# EXERCISE:
Write down, unchanged, the entries from the first line through the line holding "turquoise watering can: 1 -> 0". Include no other line.

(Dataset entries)
= Beginning of Section =
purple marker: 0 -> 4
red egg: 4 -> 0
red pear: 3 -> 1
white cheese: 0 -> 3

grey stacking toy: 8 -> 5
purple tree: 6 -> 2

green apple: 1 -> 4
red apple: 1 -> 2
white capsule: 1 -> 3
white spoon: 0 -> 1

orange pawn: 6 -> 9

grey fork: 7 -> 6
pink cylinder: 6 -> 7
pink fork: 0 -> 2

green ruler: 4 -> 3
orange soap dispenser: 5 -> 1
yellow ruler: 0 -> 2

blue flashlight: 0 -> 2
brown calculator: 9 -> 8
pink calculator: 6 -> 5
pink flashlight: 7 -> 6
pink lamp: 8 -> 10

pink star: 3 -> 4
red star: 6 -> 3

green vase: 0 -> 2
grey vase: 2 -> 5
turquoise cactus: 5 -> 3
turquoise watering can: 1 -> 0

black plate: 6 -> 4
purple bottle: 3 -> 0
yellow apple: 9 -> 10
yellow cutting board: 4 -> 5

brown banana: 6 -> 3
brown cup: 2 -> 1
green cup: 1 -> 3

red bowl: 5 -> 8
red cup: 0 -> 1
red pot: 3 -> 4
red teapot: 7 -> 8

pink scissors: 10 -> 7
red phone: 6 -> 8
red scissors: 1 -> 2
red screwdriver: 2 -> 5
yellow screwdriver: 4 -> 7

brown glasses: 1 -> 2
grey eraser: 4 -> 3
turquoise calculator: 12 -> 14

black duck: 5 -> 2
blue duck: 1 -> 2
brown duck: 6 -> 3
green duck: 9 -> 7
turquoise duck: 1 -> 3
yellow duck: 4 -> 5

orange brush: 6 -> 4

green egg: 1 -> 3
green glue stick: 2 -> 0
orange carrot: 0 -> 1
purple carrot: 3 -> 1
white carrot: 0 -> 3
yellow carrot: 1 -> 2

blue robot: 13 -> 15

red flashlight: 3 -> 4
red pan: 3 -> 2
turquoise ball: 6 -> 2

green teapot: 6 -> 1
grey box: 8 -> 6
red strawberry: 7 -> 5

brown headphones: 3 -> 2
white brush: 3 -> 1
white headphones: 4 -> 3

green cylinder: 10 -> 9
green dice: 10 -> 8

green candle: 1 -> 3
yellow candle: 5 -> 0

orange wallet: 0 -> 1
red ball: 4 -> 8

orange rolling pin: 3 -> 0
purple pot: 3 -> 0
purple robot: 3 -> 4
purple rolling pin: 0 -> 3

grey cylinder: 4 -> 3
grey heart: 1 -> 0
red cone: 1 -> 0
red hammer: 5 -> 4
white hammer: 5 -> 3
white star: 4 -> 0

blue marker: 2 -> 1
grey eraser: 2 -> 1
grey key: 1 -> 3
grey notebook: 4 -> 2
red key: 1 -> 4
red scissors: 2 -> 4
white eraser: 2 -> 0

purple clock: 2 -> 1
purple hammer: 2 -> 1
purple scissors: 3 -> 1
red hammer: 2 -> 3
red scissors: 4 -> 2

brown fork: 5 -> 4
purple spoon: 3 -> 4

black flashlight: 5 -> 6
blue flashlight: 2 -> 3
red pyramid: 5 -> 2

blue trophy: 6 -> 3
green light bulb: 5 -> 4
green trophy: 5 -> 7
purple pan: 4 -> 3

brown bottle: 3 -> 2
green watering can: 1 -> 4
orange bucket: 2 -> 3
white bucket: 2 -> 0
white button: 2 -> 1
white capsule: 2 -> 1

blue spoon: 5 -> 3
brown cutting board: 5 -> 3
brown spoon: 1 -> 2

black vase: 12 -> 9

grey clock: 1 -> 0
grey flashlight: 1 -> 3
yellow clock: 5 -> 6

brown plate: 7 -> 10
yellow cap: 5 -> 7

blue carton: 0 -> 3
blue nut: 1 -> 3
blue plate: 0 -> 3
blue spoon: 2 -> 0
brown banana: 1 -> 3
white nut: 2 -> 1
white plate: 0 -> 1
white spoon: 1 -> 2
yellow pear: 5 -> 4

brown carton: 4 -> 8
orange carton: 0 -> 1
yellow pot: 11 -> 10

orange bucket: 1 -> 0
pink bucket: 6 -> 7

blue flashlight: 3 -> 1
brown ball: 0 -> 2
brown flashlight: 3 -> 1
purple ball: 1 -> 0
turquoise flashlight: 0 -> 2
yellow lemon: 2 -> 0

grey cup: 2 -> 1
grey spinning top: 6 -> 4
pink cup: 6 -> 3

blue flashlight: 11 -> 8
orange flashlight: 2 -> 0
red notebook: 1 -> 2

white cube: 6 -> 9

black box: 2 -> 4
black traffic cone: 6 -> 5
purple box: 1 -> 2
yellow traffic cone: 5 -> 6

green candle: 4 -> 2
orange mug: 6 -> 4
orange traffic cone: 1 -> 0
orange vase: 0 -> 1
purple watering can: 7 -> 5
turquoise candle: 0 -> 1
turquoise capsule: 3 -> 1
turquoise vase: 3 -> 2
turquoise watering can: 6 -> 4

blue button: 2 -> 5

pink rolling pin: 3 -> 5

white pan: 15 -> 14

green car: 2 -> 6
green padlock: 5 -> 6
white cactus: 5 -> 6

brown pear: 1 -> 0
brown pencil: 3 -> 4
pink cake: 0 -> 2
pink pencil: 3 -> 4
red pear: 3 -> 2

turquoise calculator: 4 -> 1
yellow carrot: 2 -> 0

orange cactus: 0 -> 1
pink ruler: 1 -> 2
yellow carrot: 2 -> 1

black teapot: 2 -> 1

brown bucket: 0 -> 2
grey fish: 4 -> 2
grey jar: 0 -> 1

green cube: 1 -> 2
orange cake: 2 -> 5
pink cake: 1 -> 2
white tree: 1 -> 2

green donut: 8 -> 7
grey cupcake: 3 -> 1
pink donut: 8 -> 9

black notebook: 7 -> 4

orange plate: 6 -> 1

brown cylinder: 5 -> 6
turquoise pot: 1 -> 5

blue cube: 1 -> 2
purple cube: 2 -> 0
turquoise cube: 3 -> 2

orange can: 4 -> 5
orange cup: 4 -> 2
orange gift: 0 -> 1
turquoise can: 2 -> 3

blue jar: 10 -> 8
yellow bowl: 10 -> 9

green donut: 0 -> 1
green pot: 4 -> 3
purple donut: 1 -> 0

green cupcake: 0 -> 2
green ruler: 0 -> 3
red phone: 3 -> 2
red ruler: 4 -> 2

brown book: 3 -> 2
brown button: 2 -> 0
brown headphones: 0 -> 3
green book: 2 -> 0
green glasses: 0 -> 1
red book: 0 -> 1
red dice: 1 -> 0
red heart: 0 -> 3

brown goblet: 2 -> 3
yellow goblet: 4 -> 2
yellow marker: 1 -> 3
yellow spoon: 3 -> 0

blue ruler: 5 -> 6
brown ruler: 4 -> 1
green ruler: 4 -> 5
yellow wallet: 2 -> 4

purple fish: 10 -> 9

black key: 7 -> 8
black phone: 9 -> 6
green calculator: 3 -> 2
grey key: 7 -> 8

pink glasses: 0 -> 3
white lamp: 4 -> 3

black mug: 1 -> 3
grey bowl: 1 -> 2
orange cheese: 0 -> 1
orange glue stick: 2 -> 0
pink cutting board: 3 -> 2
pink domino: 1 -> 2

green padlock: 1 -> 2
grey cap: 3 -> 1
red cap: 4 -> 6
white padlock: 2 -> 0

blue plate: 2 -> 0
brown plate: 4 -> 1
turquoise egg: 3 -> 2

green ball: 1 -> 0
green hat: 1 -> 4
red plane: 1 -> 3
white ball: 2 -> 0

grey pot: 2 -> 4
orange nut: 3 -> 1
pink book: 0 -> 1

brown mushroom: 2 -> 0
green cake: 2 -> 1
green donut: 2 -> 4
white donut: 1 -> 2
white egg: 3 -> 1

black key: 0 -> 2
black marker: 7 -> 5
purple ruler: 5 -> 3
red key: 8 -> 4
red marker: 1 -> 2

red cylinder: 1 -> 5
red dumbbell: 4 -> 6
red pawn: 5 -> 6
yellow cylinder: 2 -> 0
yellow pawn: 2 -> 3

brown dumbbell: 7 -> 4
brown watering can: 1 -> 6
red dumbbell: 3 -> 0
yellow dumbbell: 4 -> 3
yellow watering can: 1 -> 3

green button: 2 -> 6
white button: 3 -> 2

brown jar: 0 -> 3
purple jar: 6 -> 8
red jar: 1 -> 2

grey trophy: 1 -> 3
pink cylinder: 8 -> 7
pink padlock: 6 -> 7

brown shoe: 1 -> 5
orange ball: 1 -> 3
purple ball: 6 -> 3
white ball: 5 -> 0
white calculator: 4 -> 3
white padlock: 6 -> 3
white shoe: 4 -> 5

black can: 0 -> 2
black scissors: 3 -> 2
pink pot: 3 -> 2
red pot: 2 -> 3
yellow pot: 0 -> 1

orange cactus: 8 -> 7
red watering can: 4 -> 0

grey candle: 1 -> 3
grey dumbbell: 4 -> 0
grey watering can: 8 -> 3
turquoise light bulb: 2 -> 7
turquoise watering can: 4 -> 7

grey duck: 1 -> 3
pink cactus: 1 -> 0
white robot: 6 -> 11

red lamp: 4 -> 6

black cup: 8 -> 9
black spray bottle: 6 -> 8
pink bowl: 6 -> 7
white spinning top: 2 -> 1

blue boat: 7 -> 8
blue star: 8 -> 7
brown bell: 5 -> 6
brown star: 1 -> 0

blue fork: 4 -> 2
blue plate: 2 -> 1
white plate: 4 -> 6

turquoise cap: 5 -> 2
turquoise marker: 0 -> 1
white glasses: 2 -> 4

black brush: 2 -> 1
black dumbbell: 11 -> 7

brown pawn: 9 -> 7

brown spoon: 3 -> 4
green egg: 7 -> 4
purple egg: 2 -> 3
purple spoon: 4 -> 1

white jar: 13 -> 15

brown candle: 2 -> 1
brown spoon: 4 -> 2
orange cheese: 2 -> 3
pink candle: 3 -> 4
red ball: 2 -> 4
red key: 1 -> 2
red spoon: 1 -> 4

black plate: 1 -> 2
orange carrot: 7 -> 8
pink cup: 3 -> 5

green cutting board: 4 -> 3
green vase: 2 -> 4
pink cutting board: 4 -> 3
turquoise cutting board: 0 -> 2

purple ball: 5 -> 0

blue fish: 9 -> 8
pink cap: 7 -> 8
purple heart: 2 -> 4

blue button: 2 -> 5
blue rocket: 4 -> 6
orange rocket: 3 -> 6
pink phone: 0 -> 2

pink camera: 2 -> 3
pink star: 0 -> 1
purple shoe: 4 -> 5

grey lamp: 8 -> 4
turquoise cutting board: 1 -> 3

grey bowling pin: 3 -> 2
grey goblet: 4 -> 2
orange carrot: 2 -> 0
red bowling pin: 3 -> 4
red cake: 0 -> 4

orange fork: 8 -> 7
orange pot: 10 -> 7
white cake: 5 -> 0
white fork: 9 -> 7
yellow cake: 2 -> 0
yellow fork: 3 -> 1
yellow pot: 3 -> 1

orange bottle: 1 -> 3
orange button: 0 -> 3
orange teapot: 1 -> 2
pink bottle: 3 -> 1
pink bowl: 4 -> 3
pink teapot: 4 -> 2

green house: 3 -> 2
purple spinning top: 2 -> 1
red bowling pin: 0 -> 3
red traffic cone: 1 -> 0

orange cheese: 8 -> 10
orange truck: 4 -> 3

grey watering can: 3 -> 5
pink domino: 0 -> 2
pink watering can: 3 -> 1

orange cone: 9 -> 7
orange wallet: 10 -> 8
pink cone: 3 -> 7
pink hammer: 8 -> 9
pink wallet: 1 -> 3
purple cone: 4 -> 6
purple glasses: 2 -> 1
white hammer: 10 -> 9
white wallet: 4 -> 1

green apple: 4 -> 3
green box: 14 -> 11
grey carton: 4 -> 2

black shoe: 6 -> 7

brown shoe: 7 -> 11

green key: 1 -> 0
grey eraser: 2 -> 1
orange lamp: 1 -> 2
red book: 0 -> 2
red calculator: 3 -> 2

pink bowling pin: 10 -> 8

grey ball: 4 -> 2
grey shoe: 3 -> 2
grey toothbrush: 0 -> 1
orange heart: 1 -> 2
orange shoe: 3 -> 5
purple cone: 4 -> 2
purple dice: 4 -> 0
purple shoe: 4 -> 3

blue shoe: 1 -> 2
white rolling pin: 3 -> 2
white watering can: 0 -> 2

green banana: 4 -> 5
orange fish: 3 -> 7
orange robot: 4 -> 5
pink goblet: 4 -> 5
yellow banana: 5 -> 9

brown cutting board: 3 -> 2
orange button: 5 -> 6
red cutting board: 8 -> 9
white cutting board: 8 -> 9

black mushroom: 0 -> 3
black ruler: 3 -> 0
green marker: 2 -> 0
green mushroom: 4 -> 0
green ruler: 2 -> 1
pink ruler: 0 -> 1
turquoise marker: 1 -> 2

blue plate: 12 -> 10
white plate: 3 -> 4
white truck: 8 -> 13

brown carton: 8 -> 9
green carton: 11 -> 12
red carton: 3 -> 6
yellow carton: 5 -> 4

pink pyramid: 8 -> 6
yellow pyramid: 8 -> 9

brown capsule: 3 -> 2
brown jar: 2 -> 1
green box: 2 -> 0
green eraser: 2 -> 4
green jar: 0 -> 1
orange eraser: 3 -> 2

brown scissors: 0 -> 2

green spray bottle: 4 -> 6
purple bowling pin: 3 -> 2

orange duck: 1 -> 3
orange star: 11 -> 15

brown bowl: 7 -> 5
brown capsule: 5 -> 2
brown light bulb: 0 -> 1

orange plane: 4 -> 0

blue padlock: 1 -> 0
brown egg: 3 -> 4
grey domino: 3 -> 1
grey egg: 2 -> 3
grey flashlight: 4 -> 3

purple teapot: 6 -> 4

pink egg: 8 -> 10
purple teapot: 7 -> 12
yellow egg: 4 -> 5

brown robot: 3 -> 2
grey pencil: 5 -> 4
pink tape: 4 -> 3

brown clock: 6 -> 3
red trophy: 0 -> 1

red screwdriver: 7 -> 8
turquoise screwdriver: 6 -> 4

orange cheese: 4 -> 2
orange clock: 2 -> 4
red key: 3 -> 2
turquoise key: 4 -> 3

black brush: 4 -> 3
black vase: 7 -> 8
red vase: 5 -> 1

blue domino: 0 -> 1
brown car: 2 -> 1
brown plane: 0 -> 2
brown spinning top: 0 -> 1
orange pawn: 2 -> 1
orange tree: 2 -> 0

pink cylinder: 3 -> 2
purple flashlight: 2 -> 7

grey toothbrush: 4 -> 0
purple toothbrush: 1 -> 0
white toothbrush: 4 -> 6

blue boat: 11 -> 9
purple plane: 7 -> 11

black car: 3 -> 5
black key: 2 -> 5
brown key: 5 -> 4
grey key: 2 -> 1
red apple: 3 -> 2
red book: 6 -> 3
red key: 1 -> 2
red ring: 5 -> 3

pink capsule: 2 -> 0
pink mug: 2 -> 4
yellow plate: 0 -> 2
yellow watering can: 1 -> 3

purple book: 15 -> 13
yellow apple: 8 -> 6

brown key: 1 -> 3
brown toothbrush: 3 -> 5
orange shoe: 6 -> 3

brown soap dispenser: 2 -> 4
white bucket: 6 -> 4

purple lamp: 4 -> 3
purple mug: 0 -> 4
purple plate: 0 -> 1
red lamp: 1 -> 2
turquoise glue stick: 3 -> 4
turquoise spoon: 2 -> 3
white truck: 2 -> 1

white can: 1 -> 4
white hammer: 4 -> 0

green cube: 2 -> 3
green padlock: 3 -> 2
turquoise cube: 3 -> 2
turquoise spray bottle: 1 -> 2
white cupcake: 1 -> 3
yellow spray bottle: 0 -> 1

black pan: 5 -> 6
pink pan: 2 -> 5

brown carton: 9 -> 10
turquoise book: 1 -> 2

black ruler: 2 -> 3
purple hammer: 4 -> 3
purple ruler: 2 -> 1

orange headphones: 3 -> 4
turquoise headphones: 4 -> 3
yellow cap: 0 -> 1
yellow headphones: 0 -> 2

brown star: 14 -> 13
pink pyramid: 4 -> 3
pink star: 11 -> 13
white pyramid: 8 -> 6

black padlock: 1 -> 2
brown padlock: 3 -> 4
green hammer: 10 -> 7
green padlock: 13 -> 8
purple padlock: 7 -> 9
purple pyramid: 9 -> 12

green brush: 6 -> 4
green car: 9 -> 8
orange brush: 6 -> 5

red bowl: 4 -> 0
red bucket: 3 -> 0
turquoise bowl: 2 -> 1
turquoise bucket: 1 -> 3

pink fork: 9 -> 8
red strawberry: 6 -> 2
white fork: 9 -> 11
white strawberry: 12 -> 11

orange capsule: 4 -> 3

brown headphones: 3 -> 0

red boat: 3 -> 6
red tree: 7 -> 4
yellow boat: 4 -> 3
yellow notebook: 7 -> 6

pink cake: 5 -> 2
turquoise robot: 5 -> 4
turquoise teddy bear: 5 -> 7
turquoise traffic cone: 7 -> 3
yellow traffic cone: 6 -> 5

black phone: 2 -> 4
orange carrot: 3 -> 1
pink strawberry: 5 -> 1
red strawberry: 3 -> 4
= End of Section =
# WRITTEN SOLUTION:
purple marker: 0 -> 4
red egg: 4 -> 0
red pear: 3 -> 1
white cheese: 0 -> 3

grey stacking toy: 8 -> 5
purple tree: 6 -> 2

green apple: 1 -> 4
red apple: 1 -> 2
white capsule: 1 -> 3
white spoon: 0 -> 1

orange pawn: 6 -> 9

grey fork: 7 -> 6
pink cylinder: 6 -> 7
pink fork: 0 -> 2

green ruler: 4 -> 3
orange soap dispenser: 5 -> 1
yellow ruler: 0 -> 2

blue flashlight: 0 -> 2
brown calculator: 9 -> 8
pink calculator: 6 -> 5
pink flashlight: 7 -> 6
pink lamp: 8 -> 10

pink star: 3 -> 4
red star: 6 -> 3

green vase: 0 -> 2
grey vase: 2 -> 5
turquoise cactus: 5 -> 3
turquoise watering can: 1 -> 0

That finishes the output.